Data shown below:

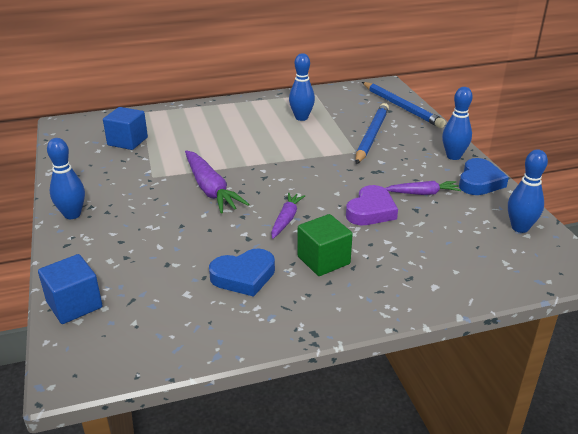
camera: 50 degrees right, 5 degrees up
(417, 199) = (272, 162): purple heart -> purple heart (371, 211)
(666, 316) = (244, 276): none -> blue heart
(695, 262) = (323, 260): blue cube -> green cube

End of Data shown.
Data shown below:

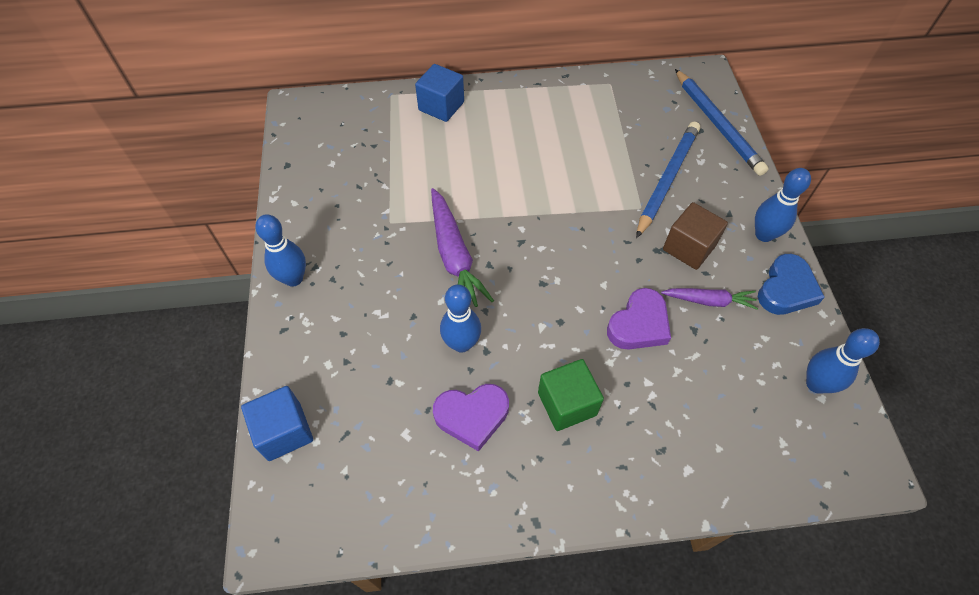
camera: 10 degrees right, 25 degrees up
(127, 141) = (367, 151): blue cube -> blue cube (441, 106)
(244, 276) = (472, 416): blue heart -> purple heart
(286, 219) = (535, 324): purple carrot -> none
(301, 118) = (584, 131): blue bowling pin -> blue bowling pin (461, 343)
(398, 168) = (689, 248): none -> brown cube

End of Data shown.

Activity> When you reach the line with "camera: 10 degrees right, 25 degrees up" in the records above, start writing out lines exactly, and stop once the line with "(398, 168) = (689, 248): none -> brown cube" has been written; include nothing else.

Exercise answer>
camera: 10 degrees right, 25 degrees up
(127, 141) = (367, 151): blue cube -> blue cube (441, 106)
(244, 276) = (472, 416): blue heart -> purple heart
(286, 219) = (535, 324): purple carrot -> none
(301, 118) = (584, 131): blue bowling pin -> blue bowling pin (461, 343)
(398, 168) = (689, 248): none -> brown cube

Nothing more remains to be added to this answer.